How to complete this task: Your task is to transcribe all the entries exactly, excluding pictures.

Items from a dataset
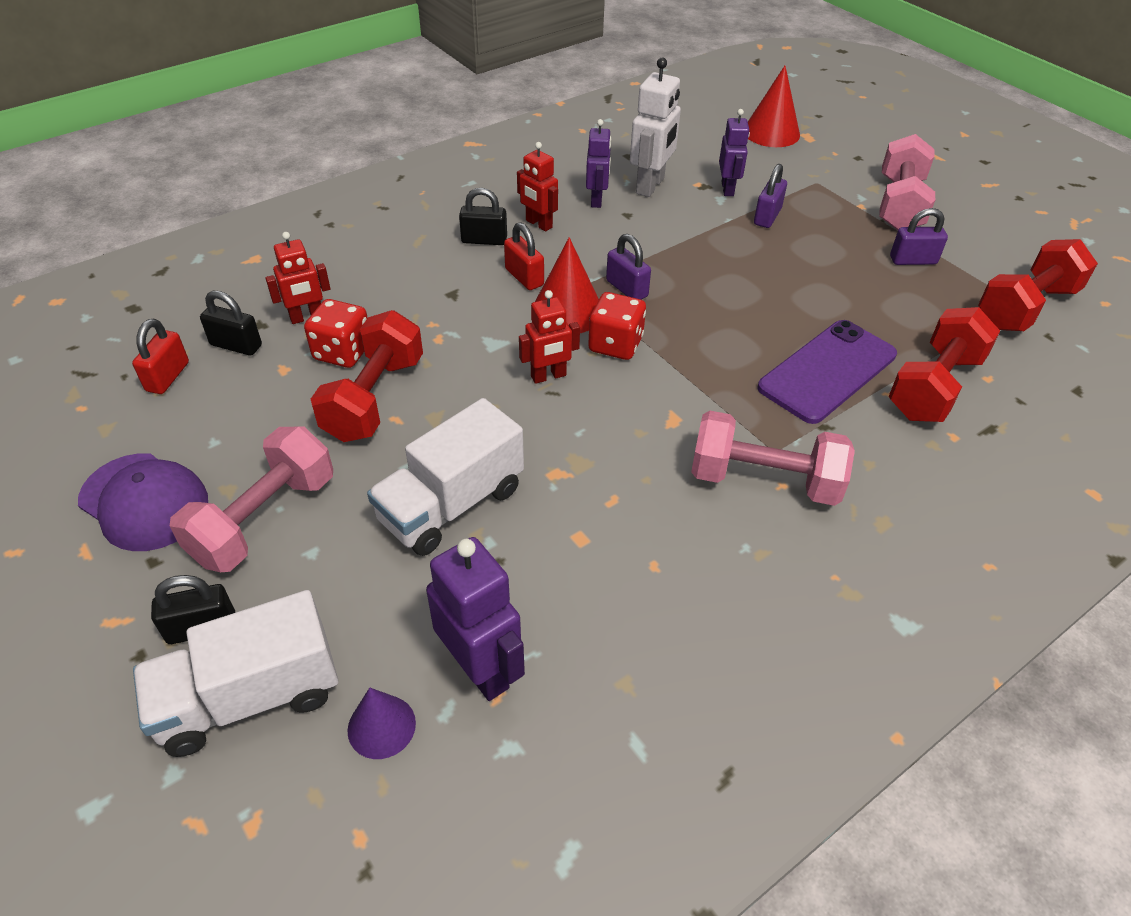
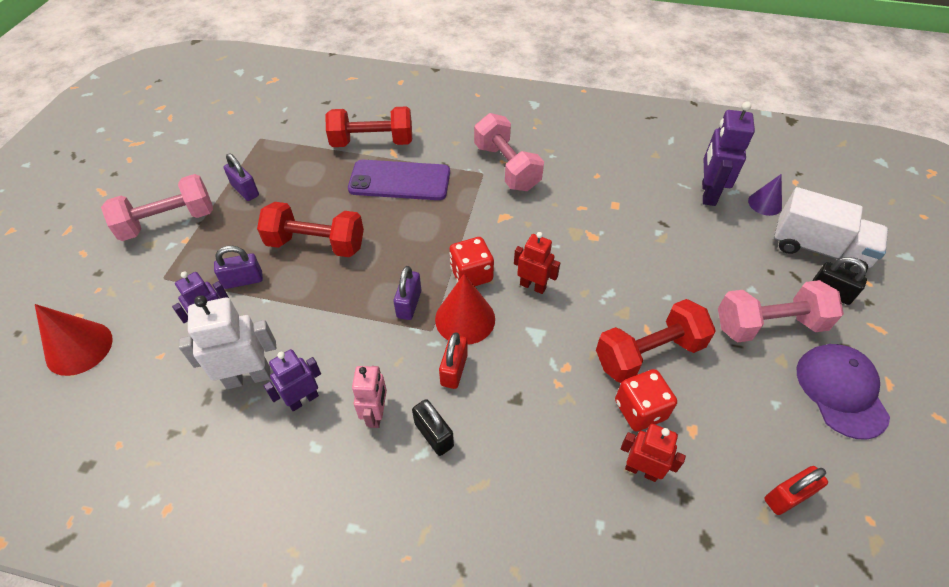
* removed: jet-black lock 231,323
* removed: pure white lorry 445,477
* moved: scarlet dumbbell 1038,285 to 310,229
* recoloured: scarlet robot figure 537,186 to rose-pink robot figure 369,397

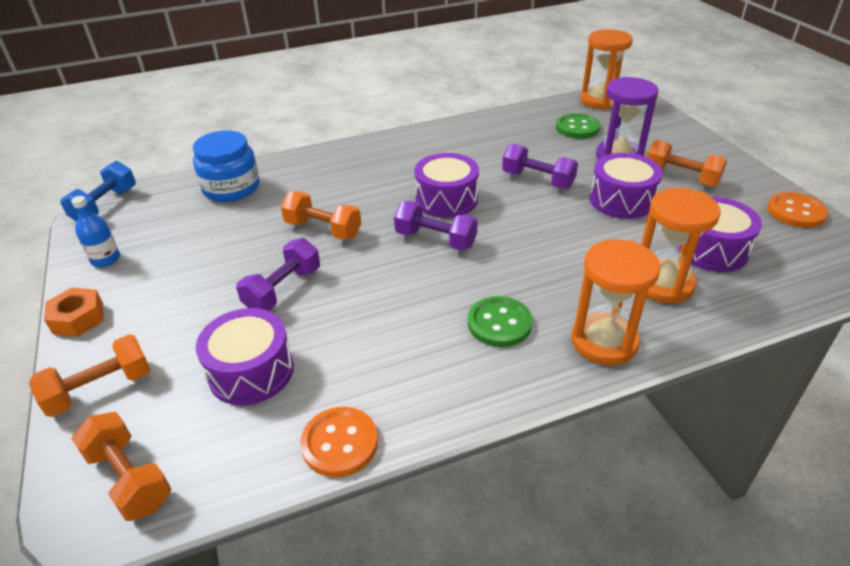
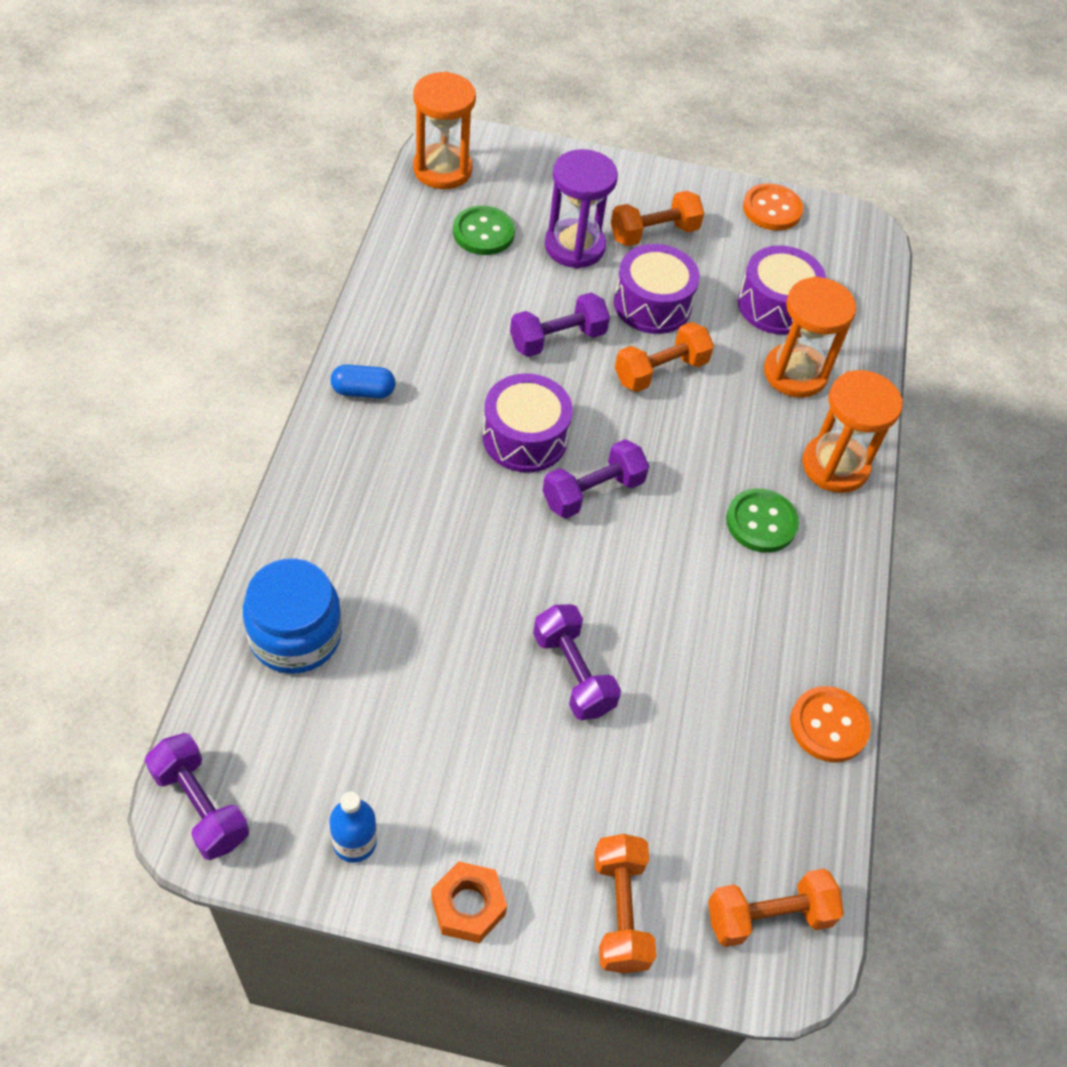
* removed: violet snare drum 245,356
* added: blue pill 363,381
* moved: orange dumbbell 321,216 to 664,357
* recoloured: blue dumbbell 98,191 to violet dumbbell 197,796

Answer:
* removed: jet-black lock 231,323
* removed: pure white lorry 445,477
* moved: scarlet dumbbell 1038,285 to 310,229
* recoloured: scarlet robot figure 537,186 to rose-pink robot figure 369,397

* removed: violet snare drum 245,356
* added: blue pill 363,381
* moved: orange dumbbell 321,216 to 664,357
* recoloured: blue dumbbell 98,191 to violet dumbbell 197,796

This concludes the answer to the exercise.